• [PROBLEM DETAILS]: Set down the data below in full and exactly, minus the pictures.

*** PROVIDED ENTRIES ***

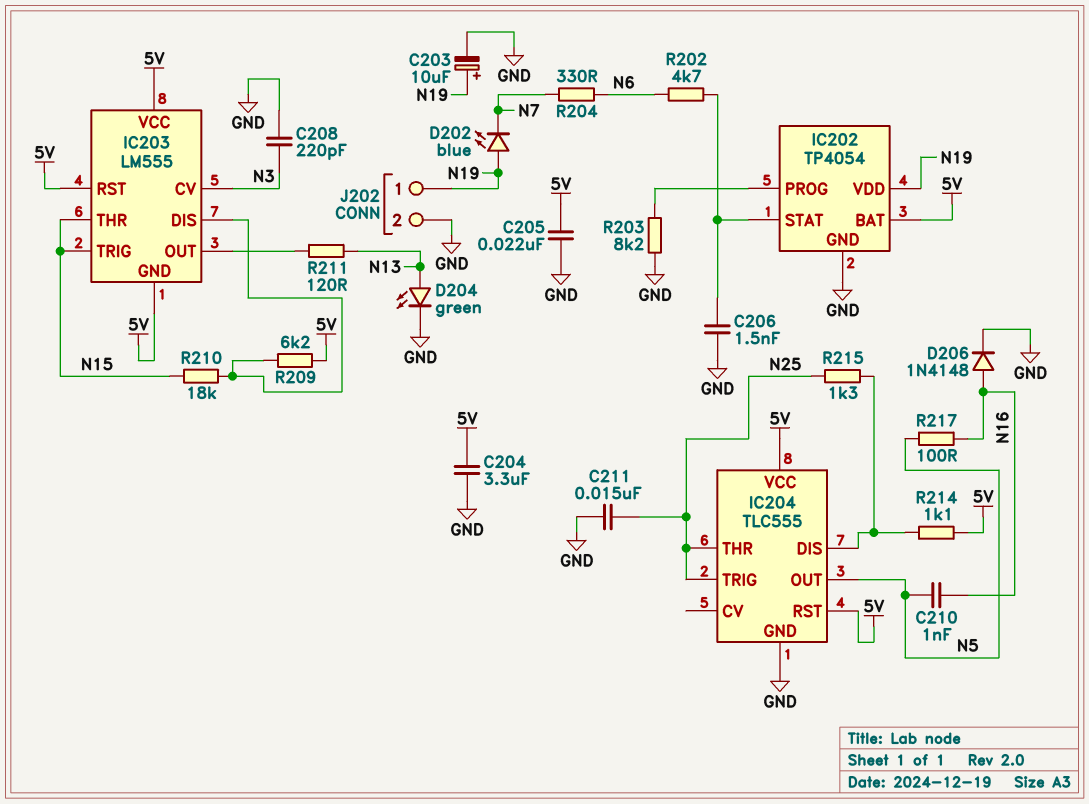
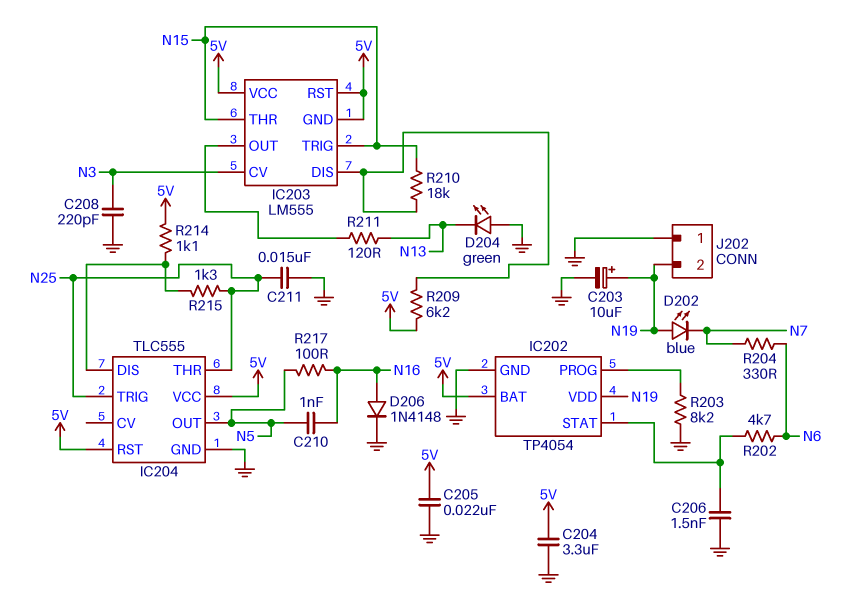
D204: LED green (A N13, K GND) -> LED green (A GND, K N13)
J202 pin 1: N19 -> GND
J202 pin 2: GND -> N19

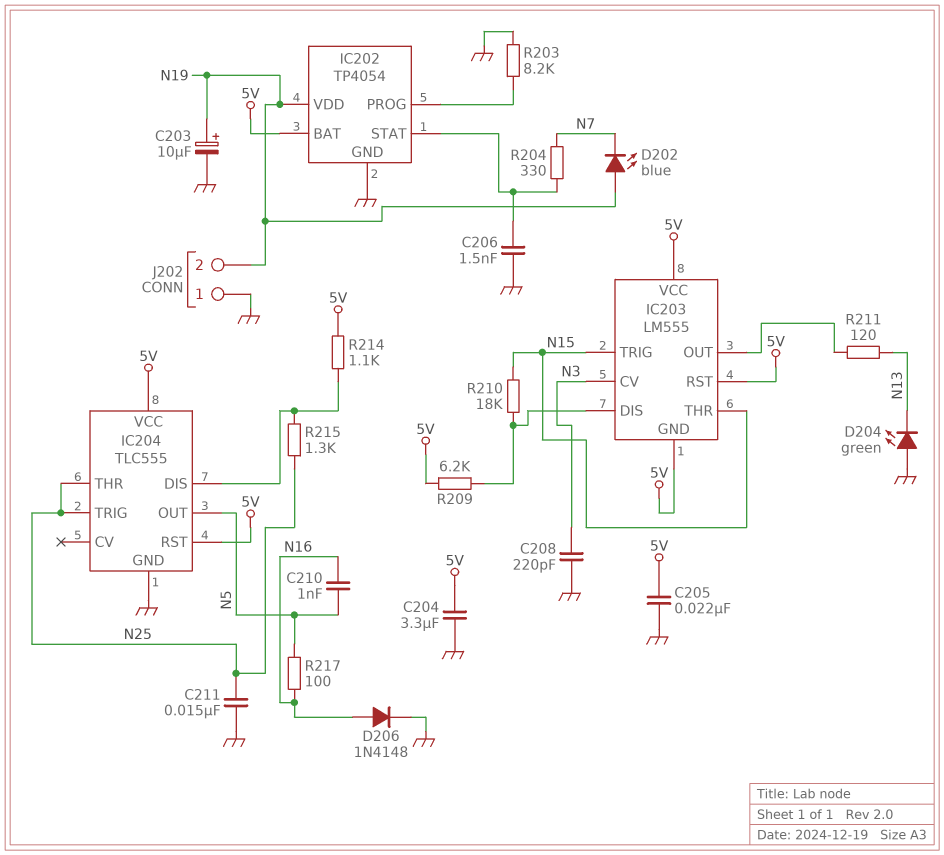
R202: 4.7k (IC202/STAT, N6) -> none
R204: 330 (N6, N7) -> 330 (IC202/STAT, N7)

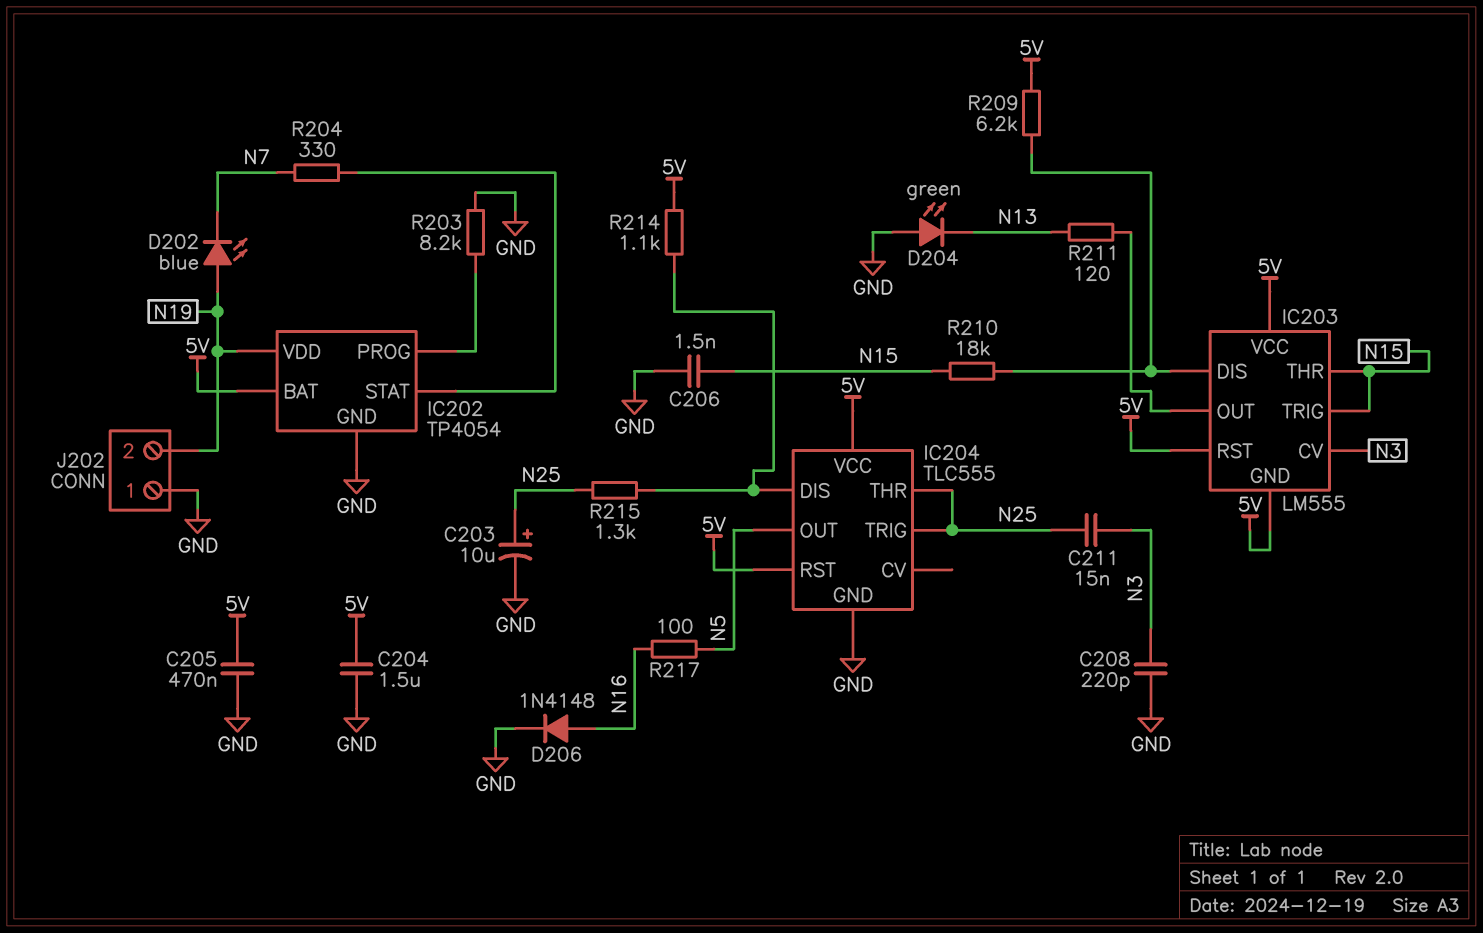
C203: 10uF (plus N19, minus GND) -> 10uF (plus N25, minus GND)
C204: 3.3uF (5V, GND) -> 1.5uF (5V, GND)
C205: 22nF (5V, GND) -> 470nF (5V, GND)
C206: 1.5nF (GND, IC202/STAT) -> 1.5nF (GND, N15)
C210: 1nF (N5, N16) -> none
C211: 15nF (GND, N25) -> 15nF (N3, N25)

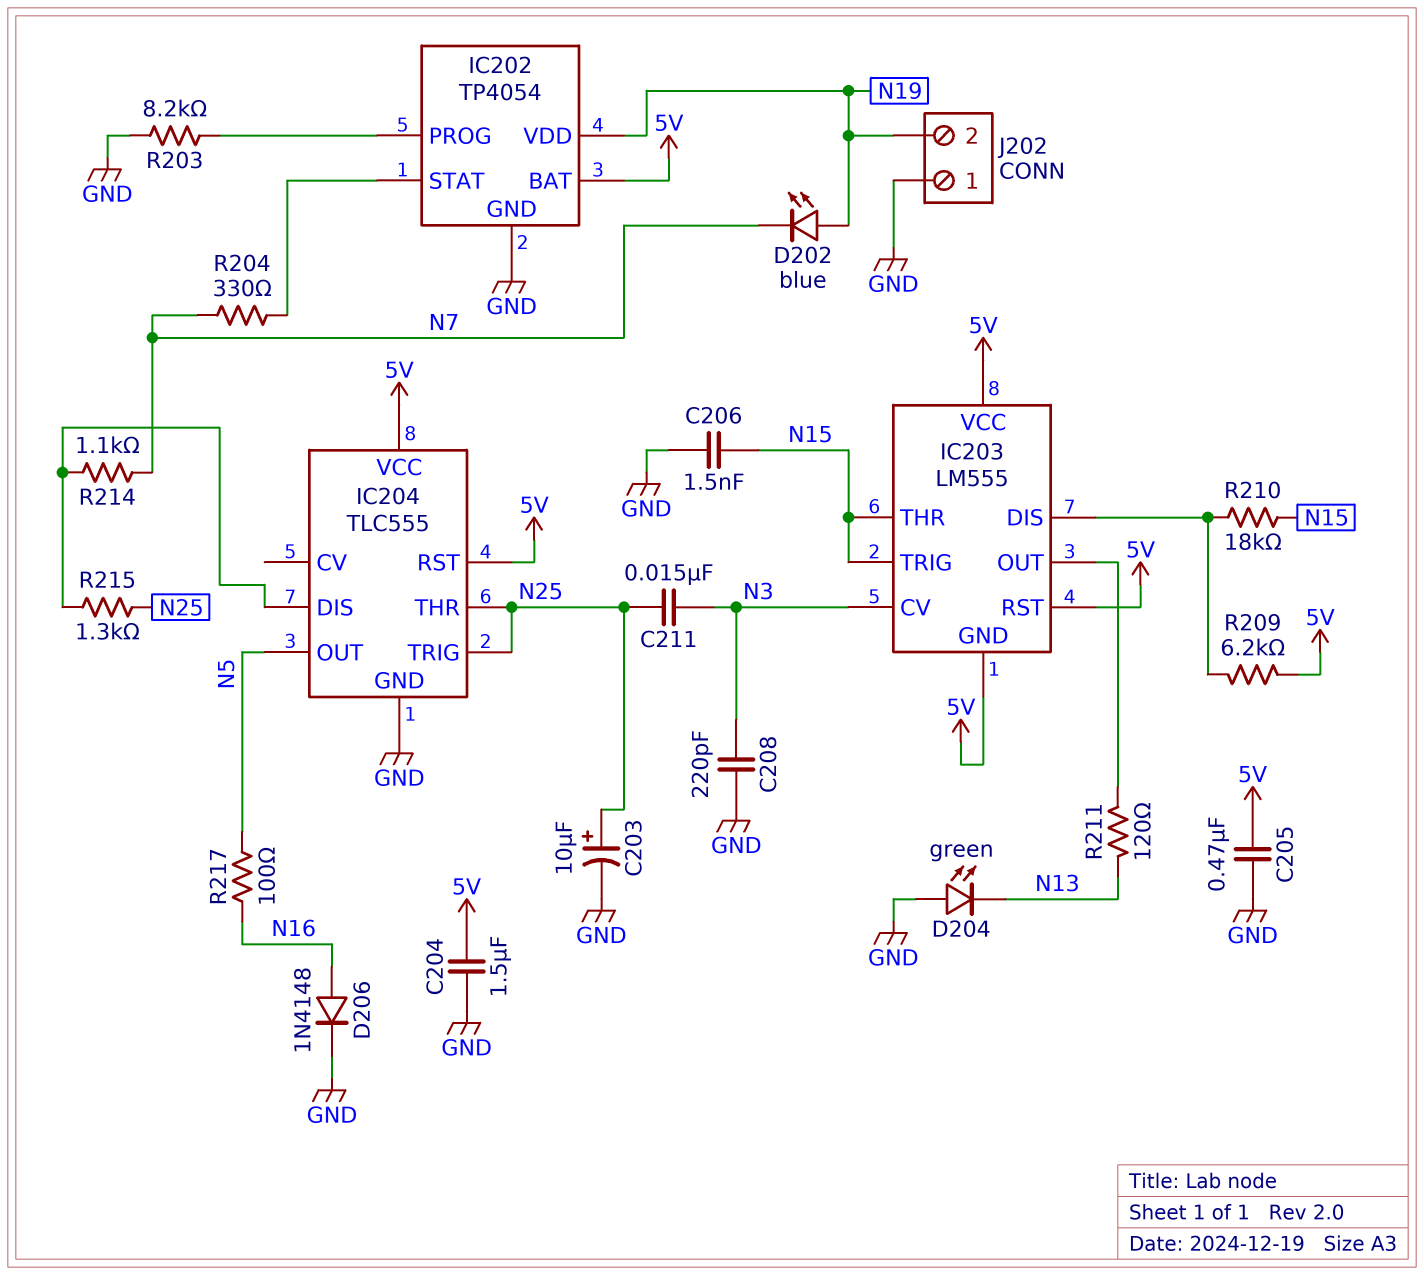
R214: 1.1k (5V, IC204/DIS) -> 1.1k (IC204/DIS, N7)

*** End of PROVIDED ENTRIES ***

• [SOLUTION FOR THIS TASK]:
D204: LED green (A N13, K GND) -> LED green (A GND, K N13)
J202 pin 1: N19 -> GND
J202 pin 2: GND -> N19

R202: 4.7k (IC202/STAT, N6) -> none
R204: 330 (N6, N7) -> 330 (IC202/STAT, N7)

C203: 10uF (plus N19, minus GND) -> 10uF (plus N25, minus GND)
C204: 3.3uF (5V, GND) -> 1.5uF (5V, GND)
C205: 22nF (5V, GND) -> 470nF (5V, GND)
C206: 1.5nF (GND, IC202/STAT) -> 1.5nF (GND, N15)
C210: 1nF (N5, N16) -> none
C211: 15nF (GND, N25) -> 15nF (N3, N25)

R214: 1.1k (5V, IC204/DIS) -> 1.1k (IC204/DIS, N7)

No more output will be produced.